EXERCISE:
Give the data again exactly as it appears.

EXTRACTED INFORMATION:
◇ ◇ ◇ ◇ ◇
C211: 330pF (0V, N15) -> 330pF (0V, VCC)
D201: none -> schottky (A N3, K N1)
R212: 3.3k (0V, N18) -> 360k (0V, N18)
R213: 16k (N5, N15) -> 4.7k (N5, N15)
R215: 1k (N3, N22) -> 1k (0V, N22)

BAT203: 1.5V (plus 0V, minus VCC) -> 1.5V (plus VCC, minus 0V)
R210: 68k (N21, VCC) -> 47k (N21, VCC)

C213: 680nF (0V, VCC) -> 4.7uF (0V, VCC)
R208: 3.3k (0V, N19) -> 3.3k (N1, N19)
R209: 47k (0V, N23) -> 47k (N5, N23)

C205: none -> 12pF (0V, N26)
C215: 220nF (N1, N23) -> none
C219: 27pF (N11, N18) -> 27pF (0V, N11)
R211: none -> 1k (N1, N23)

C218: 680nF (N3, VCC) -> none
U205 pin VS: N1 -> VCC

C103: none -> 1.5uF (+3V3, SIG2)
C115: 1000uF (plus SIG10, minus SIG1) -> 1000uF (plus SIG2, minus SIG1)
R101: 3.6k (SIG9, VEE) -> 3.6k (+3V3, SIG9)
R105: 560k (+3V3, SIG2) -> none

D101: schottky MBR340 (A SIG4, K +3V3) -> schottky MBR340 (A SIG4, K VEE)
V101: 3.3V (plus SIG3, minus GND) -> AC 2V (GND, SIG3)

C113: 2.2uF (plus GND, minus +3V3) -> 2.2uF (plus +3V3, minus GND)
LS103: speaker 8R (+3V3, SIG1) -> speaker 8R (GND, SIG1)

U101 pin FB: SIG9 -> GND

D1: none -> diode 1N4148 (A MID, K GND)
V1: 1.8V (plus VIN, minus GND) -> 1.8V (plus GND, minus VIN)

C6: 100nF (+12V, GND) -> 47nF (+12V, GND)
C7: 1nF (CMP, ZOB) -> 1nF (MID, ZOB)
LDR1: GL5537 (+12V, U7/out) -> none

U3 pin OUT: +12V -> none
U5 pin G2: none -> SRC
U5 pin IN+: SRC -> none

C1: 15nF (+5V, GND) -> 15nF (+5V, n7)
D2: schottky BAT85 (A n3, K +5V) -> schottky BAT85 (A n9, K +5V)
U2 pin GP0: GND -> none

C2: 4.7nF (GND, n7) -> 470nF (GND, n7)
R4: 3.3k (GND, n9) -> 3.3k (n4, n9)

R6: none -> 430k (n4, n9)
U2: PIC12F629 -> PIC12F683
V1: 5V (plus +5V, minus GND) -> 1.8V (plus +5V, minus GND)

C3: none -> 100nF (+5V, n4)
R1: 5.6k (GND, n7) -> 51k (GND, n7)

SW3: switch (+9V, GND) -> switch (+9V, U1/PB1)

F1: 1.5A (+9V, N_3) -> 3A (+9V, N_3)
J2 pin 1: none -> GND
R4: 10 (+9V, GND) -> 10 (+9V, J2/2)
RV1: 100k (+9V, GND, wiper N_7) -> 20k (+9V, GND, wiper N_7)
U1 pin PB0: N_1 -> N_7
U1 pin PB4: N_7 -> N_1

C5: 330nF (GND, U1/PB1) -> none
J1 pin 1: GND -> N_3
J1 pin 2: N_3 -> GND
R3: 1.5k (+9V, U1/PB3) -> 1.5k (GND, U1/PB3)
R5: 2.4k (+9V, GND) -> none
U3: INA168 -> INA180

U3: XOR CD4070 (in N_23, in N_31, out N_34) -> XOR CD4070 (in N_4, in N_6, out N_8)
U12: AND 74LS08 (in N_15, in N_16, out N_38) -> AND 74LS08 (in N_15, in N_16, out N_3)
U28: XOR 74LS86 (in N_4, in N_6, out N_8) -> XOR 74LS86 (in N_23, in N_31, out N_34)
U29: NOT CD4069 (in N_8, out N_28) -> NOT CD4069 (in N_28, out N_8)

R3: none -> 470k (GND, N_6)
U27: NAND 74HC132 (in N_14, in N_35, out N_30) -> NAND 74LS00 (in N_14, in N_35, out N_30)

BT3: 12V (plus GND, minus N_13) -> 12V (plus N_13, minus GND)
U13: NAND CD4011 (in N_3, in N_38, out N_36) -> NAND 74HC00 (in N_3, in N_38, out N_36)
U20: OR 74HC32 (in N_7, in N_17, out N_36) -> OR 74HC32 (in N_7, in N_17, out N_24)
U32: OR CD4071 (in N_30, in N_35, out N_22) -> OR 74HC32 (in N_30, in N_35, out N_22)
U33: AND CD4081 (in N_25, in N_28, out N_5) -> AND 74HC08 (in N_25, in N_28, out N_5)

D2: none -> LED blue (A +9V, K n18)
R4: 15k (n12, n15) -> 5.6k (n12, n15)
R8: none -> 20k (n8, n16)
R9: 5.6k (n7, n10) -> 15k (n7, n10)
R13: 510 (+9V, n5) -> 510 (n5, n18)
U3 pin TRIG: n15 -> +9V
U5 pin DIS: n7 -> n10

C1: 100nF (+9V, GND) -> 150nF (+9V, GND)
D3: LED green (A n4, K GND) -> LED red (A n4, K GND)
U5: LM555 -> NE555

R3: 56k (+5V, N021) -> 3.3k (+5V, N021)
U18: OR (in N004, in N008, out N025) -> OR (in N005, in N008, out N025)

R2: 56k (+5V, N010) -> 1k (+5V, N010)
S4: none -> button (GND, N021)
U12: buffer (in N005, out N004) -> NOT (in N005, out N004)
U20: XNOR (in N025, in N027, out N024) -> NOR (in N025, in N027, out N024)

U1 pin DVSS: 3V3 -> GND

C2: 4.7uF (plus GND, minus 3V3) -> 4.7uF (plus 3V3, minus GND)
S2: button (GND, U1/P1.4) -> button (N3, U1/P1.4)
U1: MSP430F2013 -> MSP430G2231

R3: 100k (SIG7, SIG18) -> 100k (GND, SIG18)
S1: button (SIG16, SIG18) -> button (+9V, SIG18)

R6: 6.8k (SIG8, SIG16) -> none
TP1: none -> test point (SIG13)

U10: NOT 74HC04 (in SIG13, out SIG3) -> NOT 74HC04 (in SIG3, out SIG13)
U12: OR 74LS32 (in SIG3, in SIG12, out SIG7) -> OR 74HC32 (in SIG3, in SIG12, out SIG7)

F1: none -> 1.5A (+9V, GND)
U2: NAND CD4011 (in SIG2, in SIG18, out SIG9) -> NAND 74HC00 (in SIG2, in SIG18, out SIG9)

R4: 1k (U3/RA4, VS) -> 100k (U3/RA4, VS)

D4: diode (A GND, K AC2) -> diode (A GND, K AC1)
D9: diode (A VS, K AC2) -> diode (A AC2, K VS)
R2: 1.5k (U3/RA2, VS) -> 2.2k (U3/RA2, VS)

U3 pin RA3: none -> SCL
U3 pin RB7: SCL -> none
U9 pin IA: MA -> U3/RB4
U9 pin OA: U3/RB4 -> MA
◇ ◇ ◇ ◇ ◇
TASK SOLUTION:
C211: 330pF (0V, N15) -> 330pF (0V, VCC)
D201: none -> schottky (A N3, K N1)
R212: 3.3k (0V, N18) -> 360k (0V, N18)
R213: 16k (N5, N15) -> 4.7k (N5, N15)
R215: 1k (N3, N22) -> 1k (0V, N22)

BAT203: 1.5V (plus 0V, minus VCC) -> 1.5V (plus VCC, minus 0V)
R210: 68k (N21, VCC) -> 47k (N21, VCC)

C213: 680nF (0V, VCC) -> 4.7uF (0V, VCC)
R208: 3.3k (0V, N19) -> 3.3k (N1, N19)
R209: 47k (0V, N23) -> 47k (N5, N23)

C205: none -> 12pF (0V, N26)
C215: 220nF (N1, N23) -> none
C219: 27pF (N11, N18) -> 27pF (0V, N11)
R211: none -> 1k (N1, N23)

C218: 680nF (N3, VCC) -> none
U205 pin VS: N1 -> VCC

C103: none -> 1.5uF (+3V3, SIG2)
C115: 1000uF (plus SIG10, minus SIG1) -> 1000uF (plus SIG2, minus SIG1)
R101: 3.6k (SIG9, VEE) -> 3.6k (+3V3, SIG9)
R105: 560k (+3V3, SIG2) -> none

D101: schottky MBR340 (A SIG4, K +3V3) -> schottky MBR340 (A SIG4, K VEE)
V101: 3.3V (plus SIG3, minus GND) -> AC 2V (GND, SIG3)

C113: 2.2uF (plus GND, minus +3V3) -> 2.2uF (plus +3V3, minus GND)
LS103: speaker 8R (+3V3, SIG1) -> speaker 8R (GND, SIG1)

U101 pin FB: SIG9 -> GND

D1: none -> diode 1N4148 (A MID, K GND)
V1: 1.8V (plus VIN, minus GND) -> 1.8V (plus GND, minus VIN)

C6: 100nF (+12V, GND) -> 47nF (+12V, GND)
C7: 1nF (CMP, ZOB) -> 1nF (MID, ZOB)
LDR1: GL5537 (+12V, U7/out) -> none

U3 pin OUT: +12V -> none
U5 pin G2: none -> SRC
U5 pin IN+: SRC -> none

C1: 15nF (+5V, GND) -> 15nF (+5V, n7)
D2: schottky BAT85 (A n3, K +5V) -> schottky BAT85 (A n9, K +5V)
U2 pin GP0: GND -> none

C2: 4.7nF (GND, n7) -> 470nF (GND, n7)
R4: 3.3k (GND, n9) -> 3.3k (n4, n9)

R6: none -> 430k (n4, n9)
U2: PIC12F629 -> PIC12F683
V1: 5V (plus +5V, minus GND) -> 1.8V (plus +5V, minus GND)

C3: none -> 100nF (+5V, n4)
R1: 5.6k (GND, n7) -> 51k (GND, n7)

SW3: switch (+9V, GND) -> switch (+9V, U1/PB1)

F1: 1.5A (+9V, N_3) -> 3A (+9V, N_3)
J2 pin 1: none -> GND
R4: 10 (+9V, GND) -> 10 (+9V, J2/2)
RV1: 100k (+9V, GND, wiper N_7) -> 20k (+9V, GND, wiper N_7)
U1 pin PB0: N_1 -> N_7
U1 pin PB4: N_7 -> N_1

C5: 330nF (GND, U1/PB1) -> none
J1 pin 1: GND -> N_3
J1 pin 2: N_3 -> GND
R3: 1.5k (+9V, U1/PB3) -> 1.5k (GND, U1/PB3)
R5: 2.4k (+9V, GND) -> none
U3: INA168 -> INA180

U3: XOR CD4070 (in N_23, in N_31, out N_34) -> XOR CD4070 (in N_4, in N_6, out N_8)
U12: AND 74LS08 (in N_15, in N_16, out N_38) -> AND 74LS08 (in N_15, in N_16, out N_3)
U28: XOR 74LS86 (in N_4, in N_6, out N_8) -> XOR 74LS86 (in N_23, in N_31, out N_34)
U29: NOT CD4069 (in N_8, out N_28) -> NOT CD4069 (in N_28, out N_8)

R3: none -> 470k (GND, N_6)
U27: NAND 74HC132 (in N_14, in N_35, out N_30) -> NAND 74LS00 (in N_14, in N_35, out N_30)

BT3: 12V (plus GND, minus N_13) -> 12V (plus N_13, minus GND)
U13: NAND CD4011 (in N_3, in N_38, out N_36) -> NAND 74HC00 (in N_3, in N_38, out N_36)
U20: OR 74HC32 (in N_7, in N_17, out N_36) -> OR 74HC32 (in N_7, in N_17, out N_24)
U32: OR CD4071 (in N_30, in N_35, out N_22) -> OR 74HC32 (in N_30, in N_35, out N_22)
U33: AND CD4081 (in N_25, in N_28, out N_5) -> AND 74HC08 (in N_25, in N_28, out N_5)

D2: none -> LED blue (A +9V, K n18)
R4: 15k (n12, n15) -> 5.6k (n12, n15)
R8: none -> 20k (n8, n16)
R9: 5.6k (n7, n10) -> 15k (n7, n10)
R13: 510 (+9V, n5) -> 510 (n5, n18)
U3 pin TRIG: n15 -> +9V
U5 pin DIS: n7 -> n10

C1: 100nF (+9V, GND) -> 150nF (+9V, GND)
D3: LED green (A n4, K GND) -> LED red (A n4, K GND)
U5: LM555 -> NE555

R3: 56k (+5V, N021) -> 3.3k (+5V, N021)
U18: OR (in N004, in N008, out N025) -> OR (in N005, in N008, out N025)

R2: 56k (+5V, N010) -> 1k (+5V, N010)
S4: none -> button (GND, N021)
U12: buffer (in N005, out N004) -> NOT (in N005, out N004)
U20: XNOR (in N025, in N027, out N024) -> NOR (in N025, in N027, out N024)

U1 pin DVSS: 3V3 -> GND

C2: 4.7uF (plus GND, minus 3V3) -> 4.7uF (plus 3V3, minus GND)
S2: button (GND, U1/P1.4) -> button (N3, U1/P1.4)
U1: MSP430F2013 -> MSP430G2231

R3: 100k (SIG7, SIG18) -> 100k (GND, SIG18)
S1: button (SIG16, SIG18) -> button (+9V, SIG18)

R6: 6.8k (SIG8, SIG16) -> none
TP1: none -> test point (SIG13)

U10: NOT 74HC04 (in SIG13, out SIG3) -> NOT 74HC04 (in SIG3, out SIG13)
U12: OR 74LS32 (in SIG3, in SIG12, out SIG7) -> OR 74HC32 (in SIG3, in SIG12, out SIG7)

F1: none -> 1.5A (+9V, GND)
U2: NAND CD4011 (in SIG2, in SIG18, out SIG9) -> NAND 74HC00 (in SIG2, in SIG18, out SIG9)

R4: 1k (U3/RA4, VS) -> 100k (U3/RA4, VS)

D4: diode (A GND, K AC2) -> diode (A GND, K AC1)
D9: diode (A VS, K AC2) -> diode (A AC2, K VS)
R2: 1.5k (U3/RA2, VS) -> 2.2k (U3/RA2, VS)

U3 pin RA3: none -> SCL
U3 pin RB7: SCL -> none
U9 pin IA: MA -> U3/RB4
U9 pin OA: U3/RB4 -> MA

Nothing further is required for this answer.